### [WHAT TO DO]
Repeat the data exactly as given below, dropping every picture.

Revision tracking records
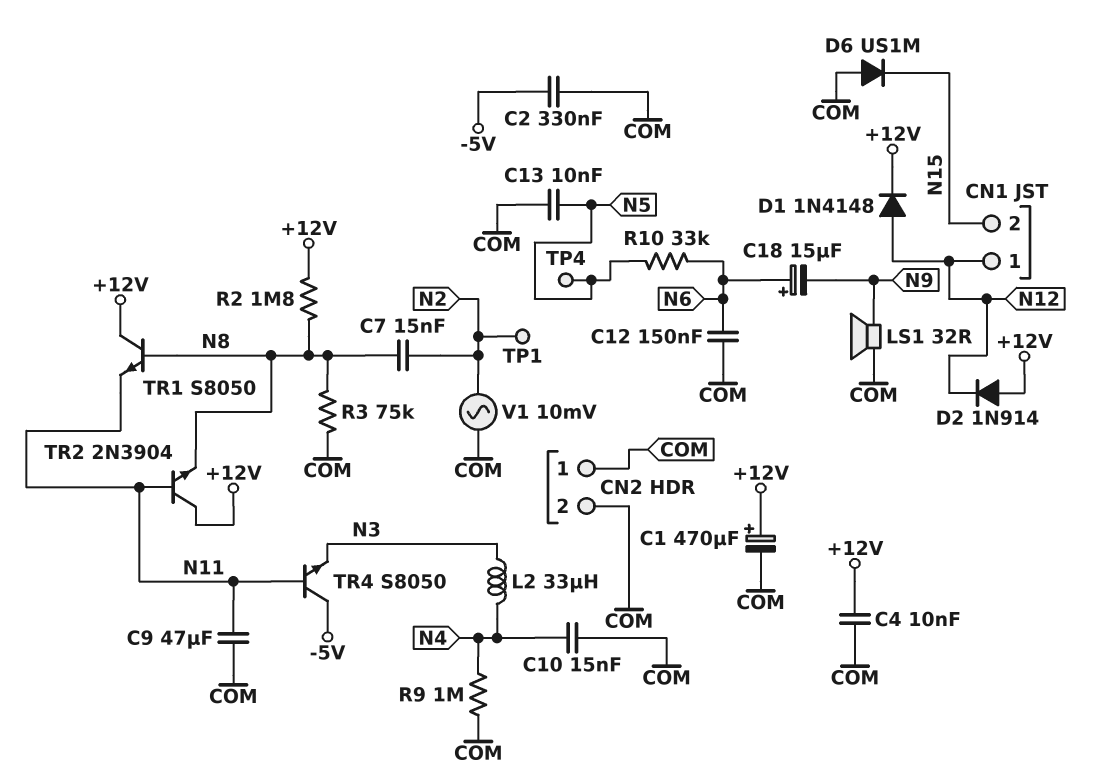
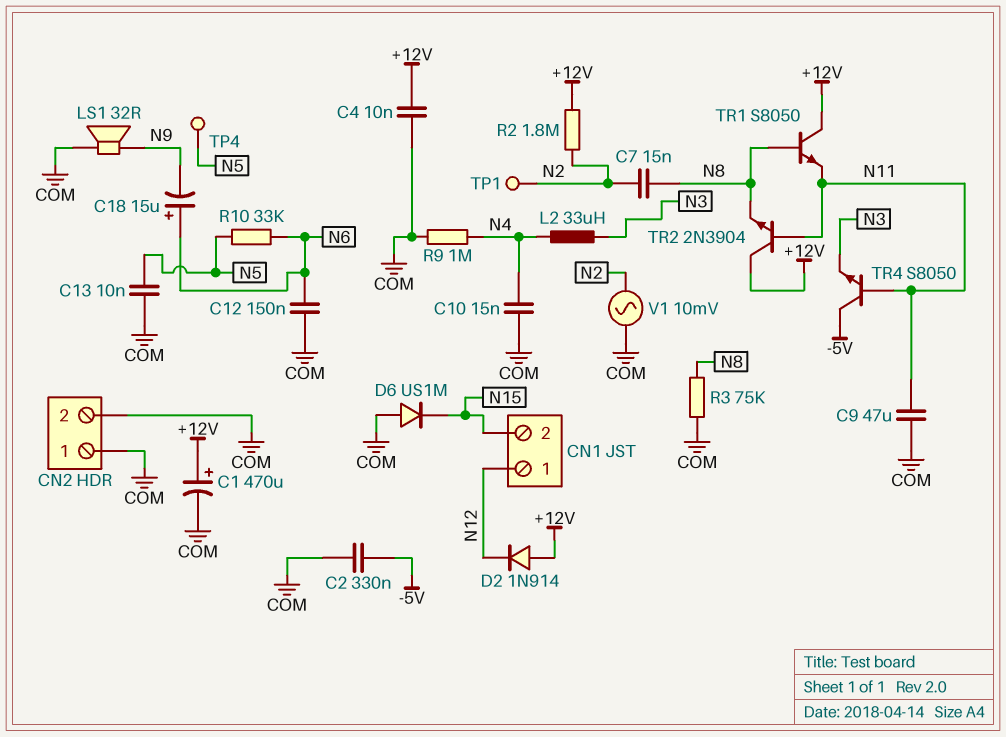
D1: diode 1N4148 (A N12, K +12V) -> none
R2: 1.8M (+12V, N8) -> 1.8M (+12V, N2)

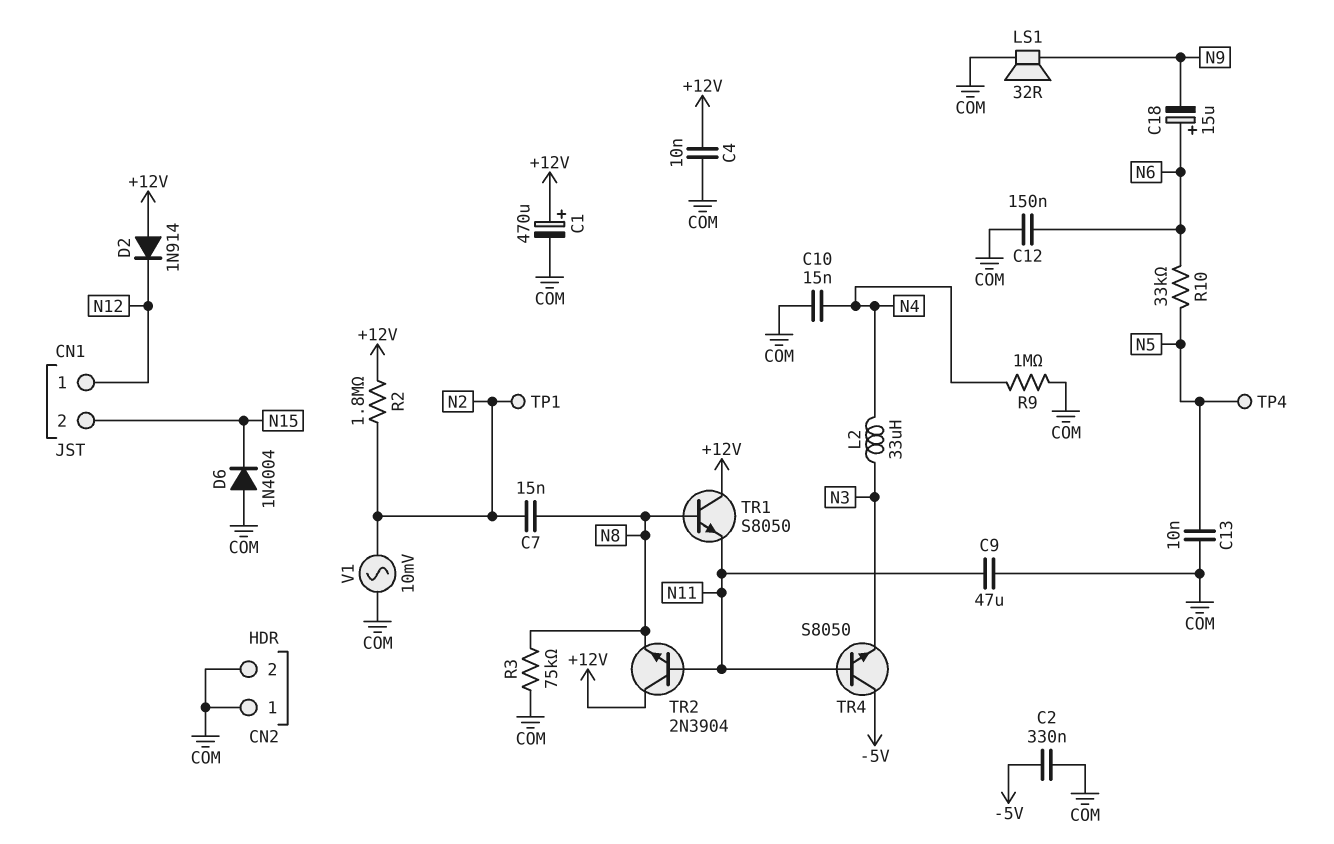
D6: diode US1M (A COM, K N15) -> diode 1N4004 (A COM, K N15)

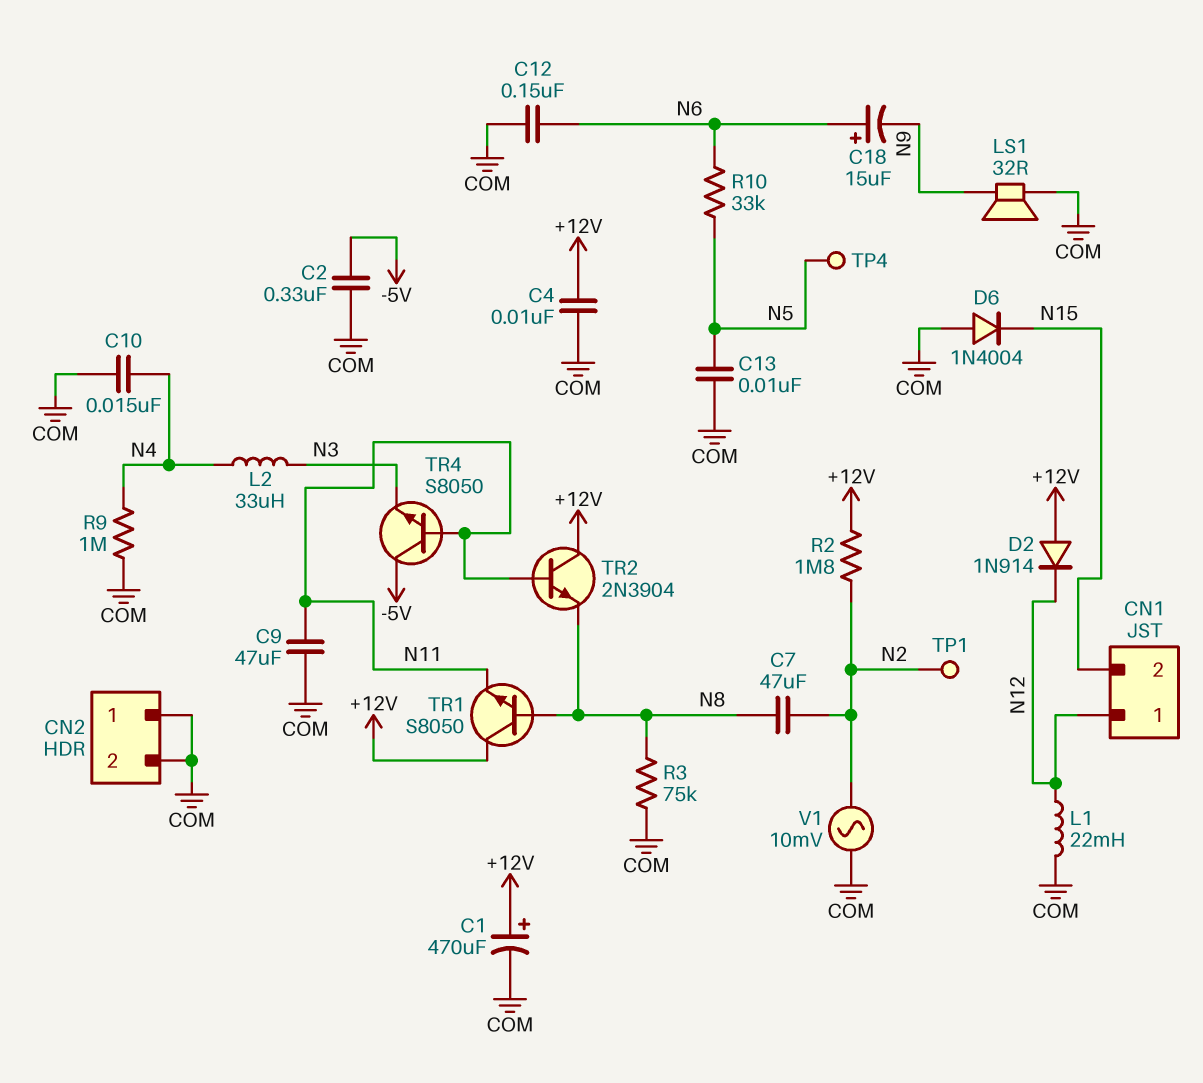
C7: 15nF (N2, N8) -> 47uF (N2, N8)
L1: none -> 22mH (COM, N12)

### [EXERCISE RESPONSE]
D1: diode 1N4148 (A N12, K +12V) -> none
R2: 1.8M (+12V, N8) -> 1.8M (+12V, N2)

D6: diode US1M (A COM, K N15) -> diode 1N4004 (A COM, K N15)

C7: 15nF (N2, N8) -> 47uF (N2, N8)
L1: none -> 22mH (COM, N12)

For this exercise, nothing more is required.